-- Data records --
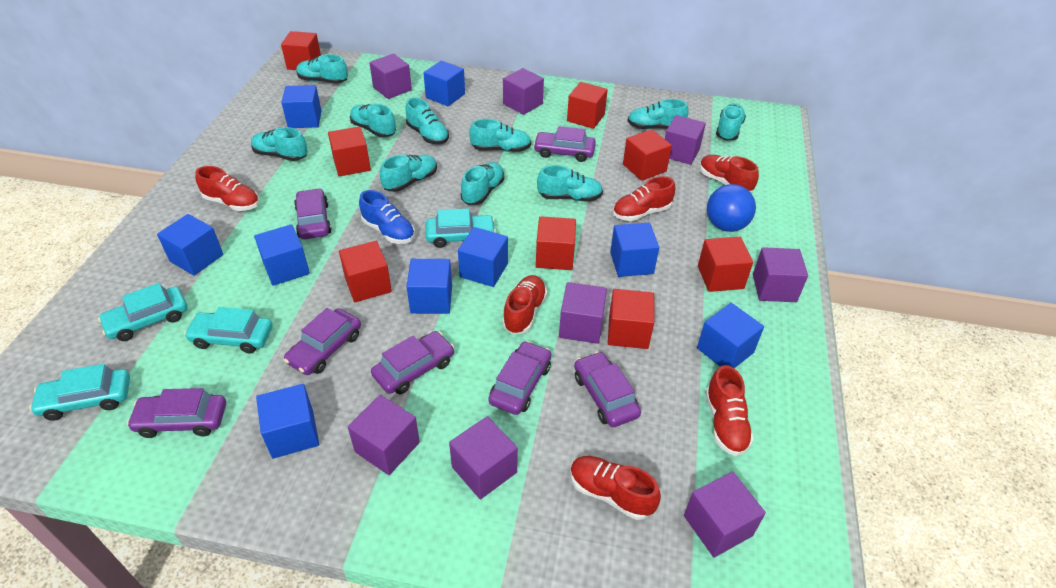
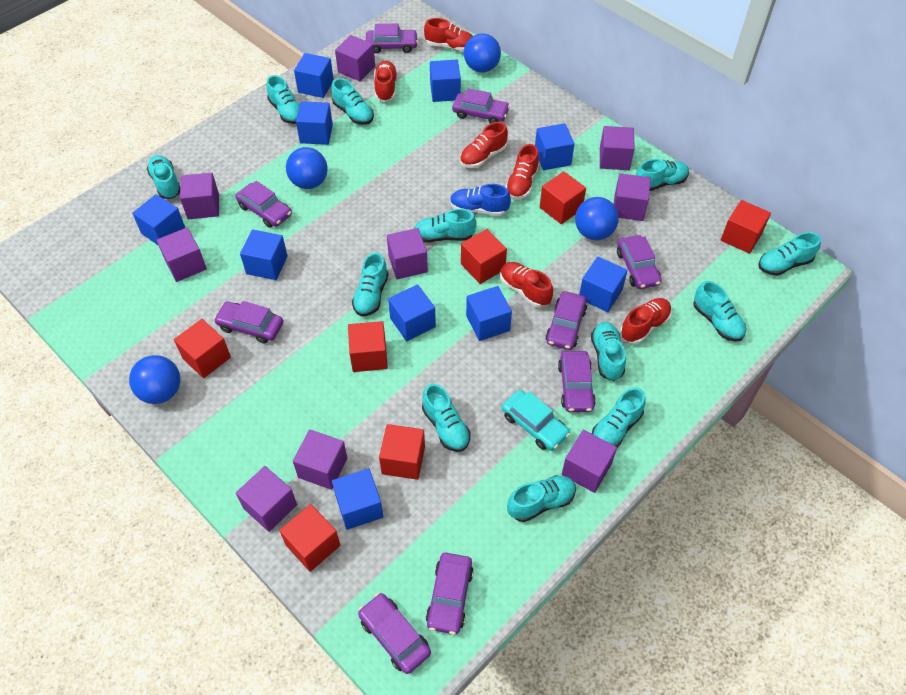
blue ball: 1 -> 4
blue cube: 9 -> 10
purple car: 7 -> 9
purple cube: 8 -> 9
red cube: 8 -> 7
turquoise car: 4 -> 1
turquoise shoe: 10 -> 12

* * *

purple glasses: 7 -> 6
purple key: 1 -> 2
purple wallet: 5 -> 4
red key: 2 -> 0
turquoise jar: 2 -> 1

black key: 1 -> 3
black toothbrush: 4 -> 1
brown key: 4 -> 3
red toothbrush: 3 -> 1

--

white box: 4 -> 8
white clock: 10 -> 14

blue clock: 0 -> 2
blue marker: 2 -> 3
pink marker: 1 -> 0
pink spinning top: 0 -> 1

-- Exercise prompt --
Starting with the line that holds "black key: 1 -> 3" and ending with the line that holds "red toothbrush: 3 -> 1", retype every line in the data above exactly, and nothing else.

-- Problem solution --
black key: 1 -> 3
black toothbrush: 4 -> 1
brown key: 4 -> 3
red toothbrush: 3 -> 1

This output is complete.